◆ **EXERCISE OBJECTIVE**: Below this task are records; return each one exactly and omit its images.

◆ **DATA RECORDS**:
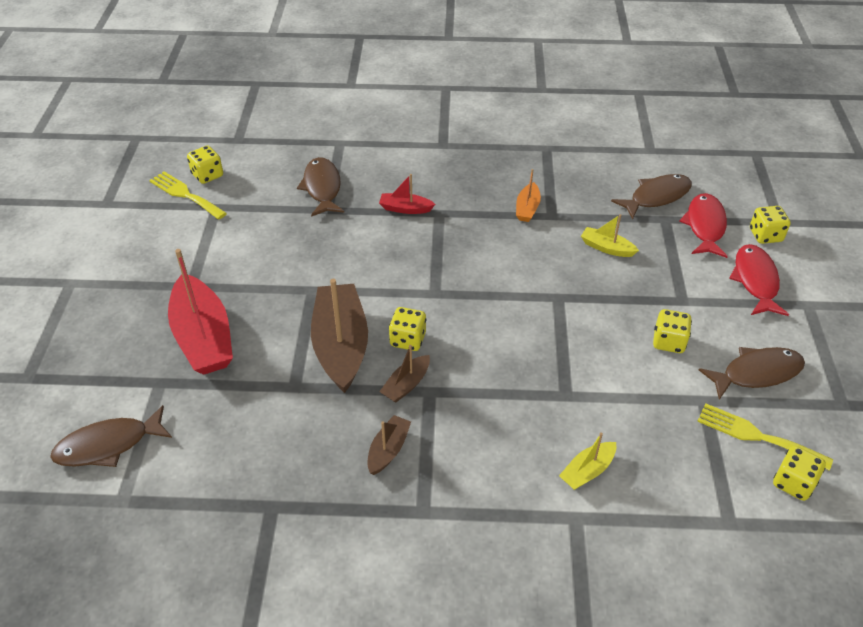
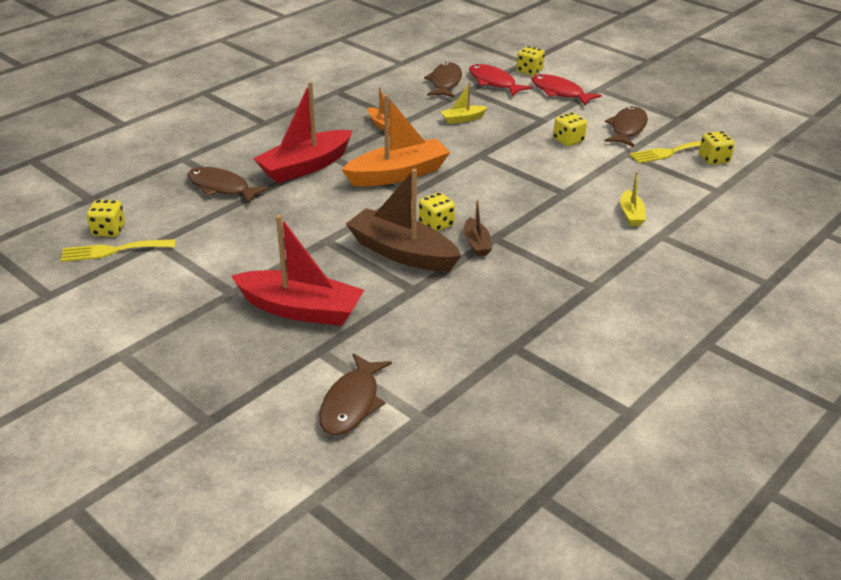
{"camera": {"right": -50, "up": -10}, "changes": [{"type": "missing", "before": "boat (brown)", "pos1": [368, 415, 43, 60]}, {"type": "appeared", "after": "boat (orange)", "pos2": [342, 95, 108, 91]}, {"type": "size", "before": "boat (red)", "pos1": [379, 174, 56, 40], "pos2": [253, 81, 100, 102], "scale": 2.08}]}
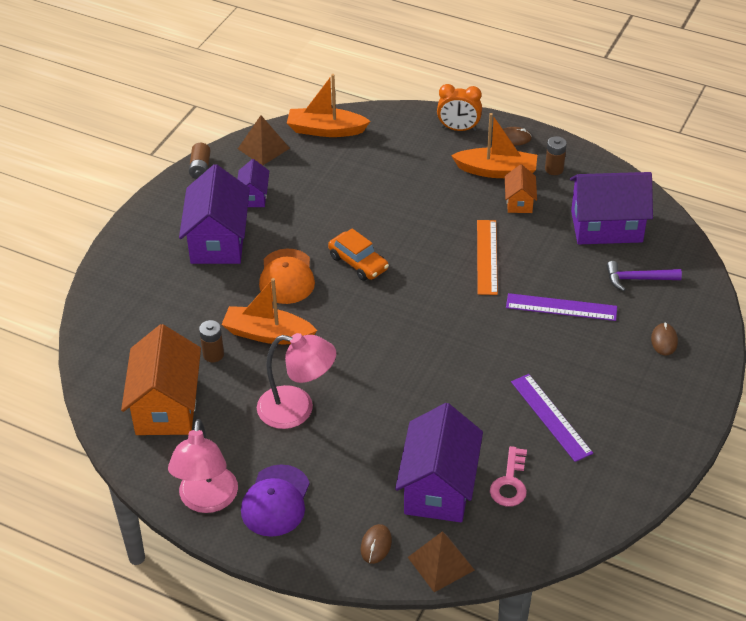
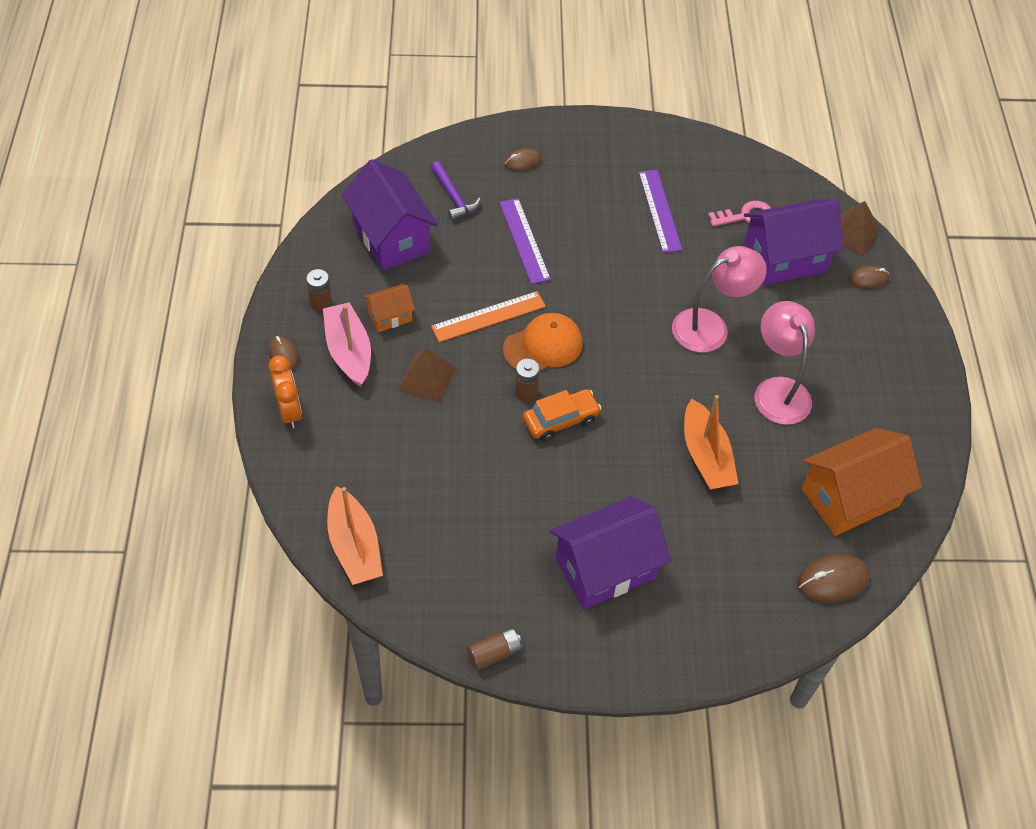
{"camera": {"right": -120, "up": 10}, "changes": [{"type": "missing", "before": "house (purple)", "pos1": [237, 159, 32, 48]}, {"type": "missing", "before": "cap (purple)", "pos1": [241, 464, 69, 73]}, {"type": "appeared", "after": "mouse (brown)", "pos2": [797, 554, 73, 49]}, {"type": "relocated", "before": "lamp (pink)", "pos1": [168, 419, 70, 94], "pos2": [672, 246, 95, 107]}, {"type": "relocated", "before": "battery (brown)", "pos1": [199, 320, 25, 42], "pos2": [515, 359, 24, 43]}, {"type": "relocated", "before": "pyramid (brown)", "pos1": [238, 115, 52, 50], "pos2": [398, 348, 58, 55]}, {"type": "relocated", "before": "cap (orange)", "pos1": [259, 249, 56, 55], "pos2": [503, 313, 80, 58]}, {"type": "colour", "before": "boat (orange)", "after": "boat (pink)", "pos1": [451, 113, 86, 65], "pos2": [323, 302, 48, 85]}, {"type": "spun", "before": "car (orange)", "pos1": [328, 228, 61, 53], "pos2": [523, 389, 79, 52], "turn": 45}, {"type": "spun", "before": "ruler (purple)", "pos1": [511, 374, 82, 88], "pos2": [638, 170, 44, 83], "turn": -45}]}
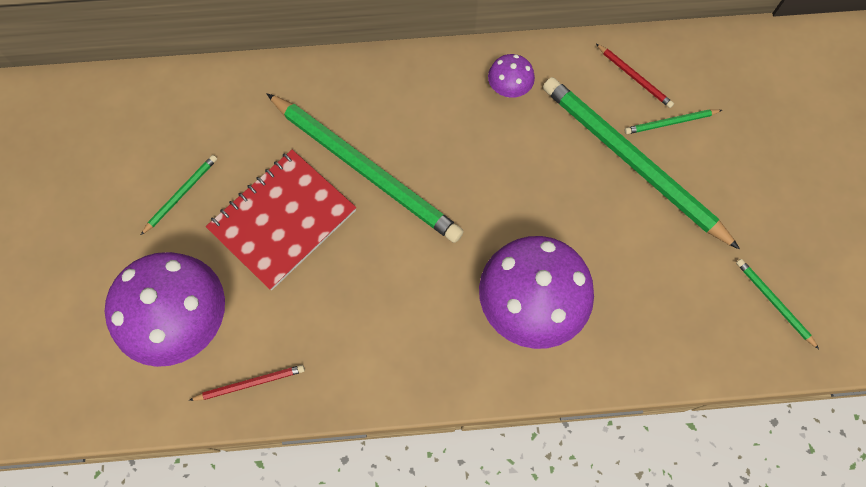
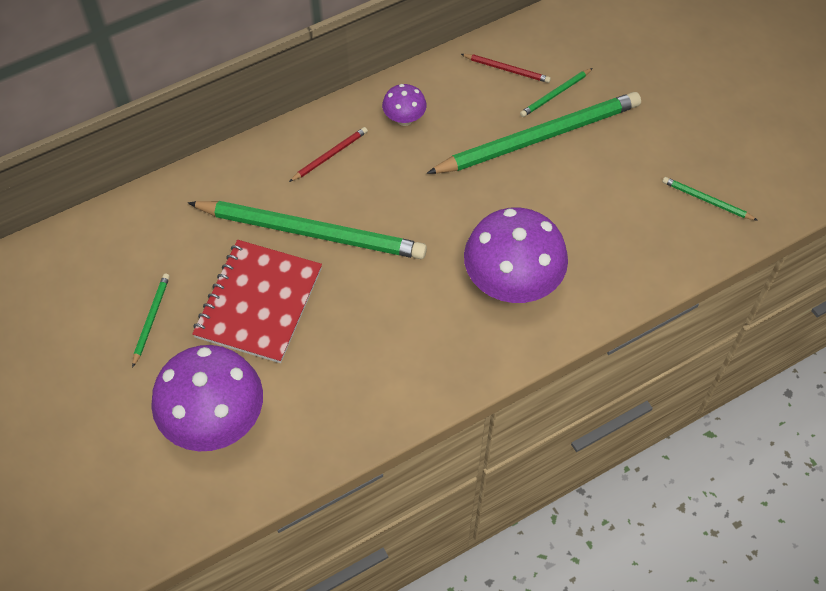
{"camera": {"right": -25, "up": -10}, "changes": [{"type": "relocated", "before": "pencil (red)", "pos1": [189, 365, 116, 36], "pos2": [289, 127, 79, 55]}, {"type": "spun", "before": "pencil (green)", "pos1": [543, 77, 197, 173], "pos2": [427, 92, 214, 82], "turn": 135}]}
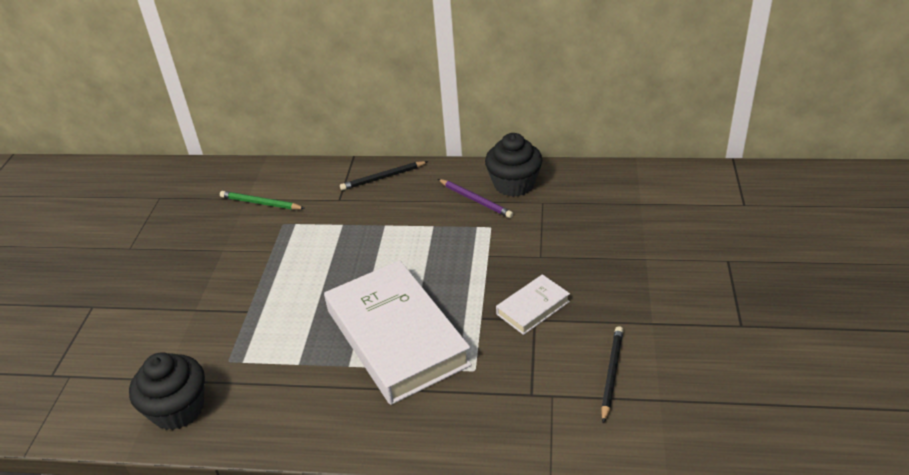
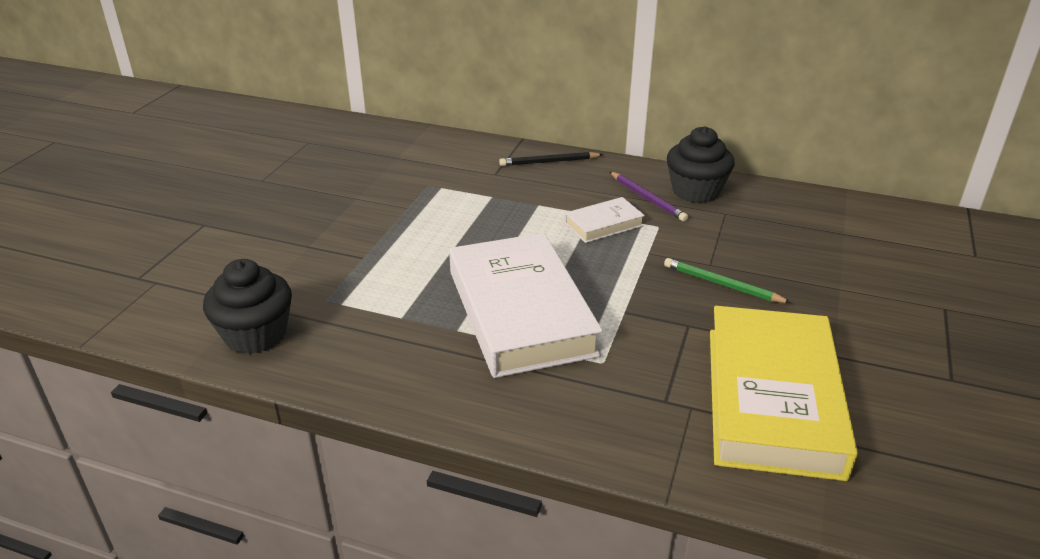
{"camera": {"right": 10, "up": -5}, "changes": [{"type": "relocated", "before": "pencil (green)", "pos1": [220, 191, 85, 19], "pos2": [664, 258, 127, 45]}, {"type": "relocated", "before": "book (white)", "pos1": [496, 274, 74, 61], "pos2": [565, 197, 80, 46]}, {"type": "exchanged", "before": "pencil (black)", "after": "book (yellow)", "pos1": [601, 326, 22, 98], "pos2": [710, 306, 148, 175]}]}
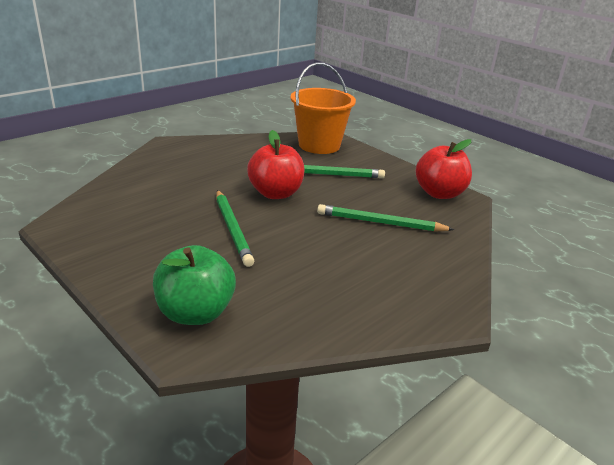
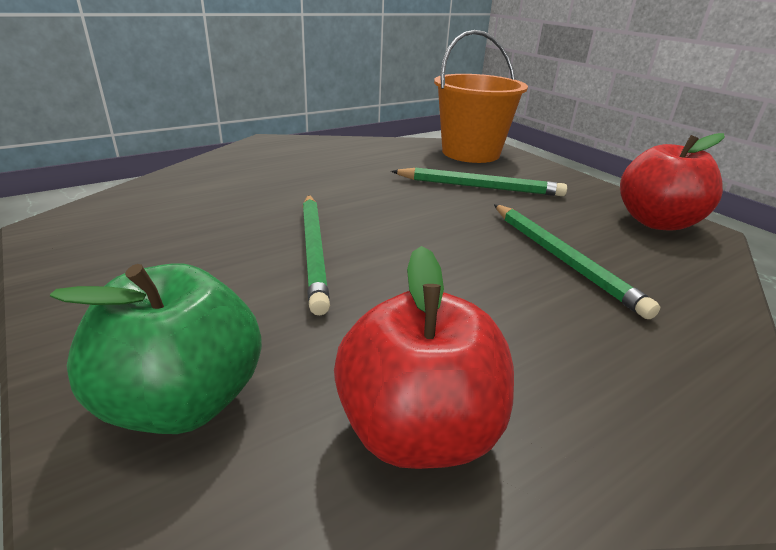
{"camera": {"right": 10, "up": 0}, "changes": [{"type": "relocated", "before": "apple (red)", "pos1": [247, 130, 58, 69], "pos2": [334, 246, 180, 223]}, {"type": "spun", "before": "pencil (green)", "pos1": [317, 204, 138, 28], "pos2": [494, 204, 166, 115], "turn": -135}]}
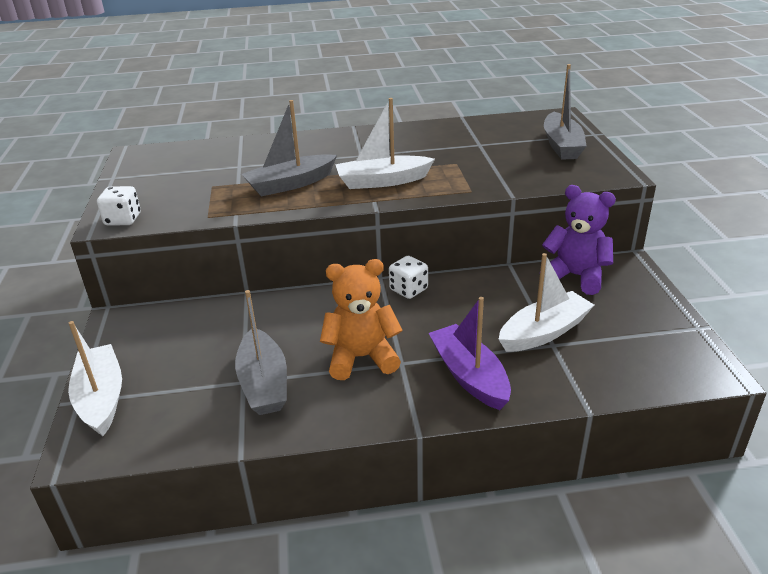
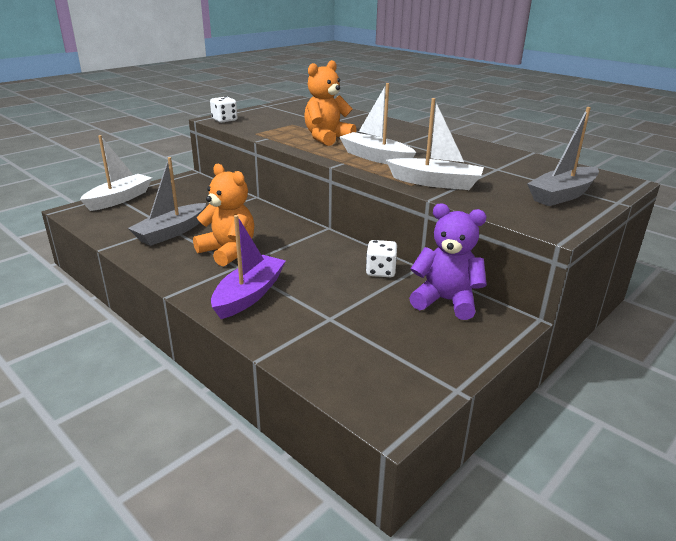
{"camera": {"right": 50, "up": -5}, "changes": [{"type": "relocated", "before": "dice (white)", "pos1": [389, 256, 39, 43], "pos2": [366, 240, 31, 37]}, {"type": "relocated", "before": "boat (white)", "pos1": [499, 253, 95, 99], "pos2": [386, 98, 98, 92]}, {"type": "exchanged", "before": "boat (grey)", "after": "teddy bear (orange)", "pos1": [241, 100, 96, 97], "pos2": [304, 60, 53, 86]}, {"type": "spun", "before": "teddy bear (purple)", "pos1": [542, 185, 74, 110], "pos2": [409, 203, 78, 117], "turn": -60}]}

◆ **OUTPUT**:
{"camera": {"right": -50, "up": -10}, "changes": [{"type": "missing", "before": "boat (brown)", "pos1": [368, 415, 43, 60]}, {"type": "appeared", "after": "boat (orange)", "pos2": [342, 95, 108, 91]}, {"type": "size", "before": "boat (red)", "pos1": [379, 174, 56, 40], "pos2": [253, 81, 100, 102], "scale": 2.08}]}
{"camera": {"right": -120, "up": 10}, "changes": [{"type": "missing", "before": "house (purple)", "pos1": [237, 159, 32, 48]}, {"type": "missing", "before": "cap (purple)", "pos1": [241, 464, 69, 73]}, {"type": "appeared", "after": "mouse (brown)", "pos2": [797, 554, 73, 49]}, {"type": "relocated", "before": "lamp (pink)", "pos1": [168, 419, 70, 94], "pos2": [672, 246, 95, 107]}, {"type": "relocated", "before": "battery (brown)", "pos1": [199, 320, 25, 42], "pos2": [515, 359, 24, 43]}, {"type": "relocated", "before": "pyramid (brown)", "pos1": [238, 115, 52, 50], "pos2": [398, 348, 58, 55]}, {"type": "relocated", "before": "cap (orange)", "pos1": [259, 249, 56, 55], "pos2": [503, 313, 80, 58]}, {"type": "colour", "before": "boat (orange)", "after": "boat (pink)", "pos1": [451, 113, 86, 65], "pos2": [323, 302, 48, 85]}, {"type": "spun", "before": "car (orange)", "pos1": [328, 228, 61, 53], "pos2": [523, 389, 79, 52], "turn": 45}, {"type": "spun", "before": "ruler (purple)", "pos1": [511, 374, 82, 88], "pos2": [638, 170, 44, 83], "turn": -45}]}
{"camera": {"right": -25, "up": -10}, "changes": [{"type": "relocated", "before": "pencil (red)", "pos1": [189, 365, 116, 36], "pos2": [289, 127, 79, 55]}, {"type": "spun", "before": "pencil (green)", "pos1": [543, 77, 197, 173], "pos2": [427, 92, 214, 82], "turn": 135}]}
{"camera": {"right": 10, "up": -5}, "changes": [{"type": "relocated", "before": "pencil (green)", "pos1": [220, 191, 85, 19], "pos2": [664, 258, 127, 45]}, {"type": "relocated", "before": "book (white)", "pos1": [496, 274, 74, 61], "pos2": [565, 197, 80, 46]}, {"type": "exchanged", "before": "pencil (black)", "after": "book (yellow)", "pos1": [601, 326, 22, 98], "pos2": [710, 306, 148, 175]}]}
{"camera": {"right": 10, "up": 0}, "changes": [{"type": "relocated", "before": "apple (red)", "pos1": [247, 130, 58, 69], "pos2": [334, 246, 180, 223]}, {"type": "spun", "before": "pencil (green)", "pos1": [317, 204, 138, 28], "pos2": [494, 204, 166, 115], "turn": -135}]}
{"camera": {"right": 50, "up": -5}, "changes": [{"type": "relocated", "before": "dice (white)", "pos1": [389, 256, 39, 43], "pos2": [366, 240, 31, 37]}, {"type": "relocated", "before": "boat (white)", "pos1": [499, 253, 95, 99], "pos2": [386, 98, 98, 92]}, {"type": "exchanged", "before": "boat (grey)", "after": "teddy bear (orange)", "pos1": [241, 100, 96, 97], "pos2": [304, 60, 53, 86]}, {"type": "spun", "before": "teddy bear (purple)", "pos1": [542, 185, 74, 110], "pos2": [409, 203, 78, 117], "turn": -60}]}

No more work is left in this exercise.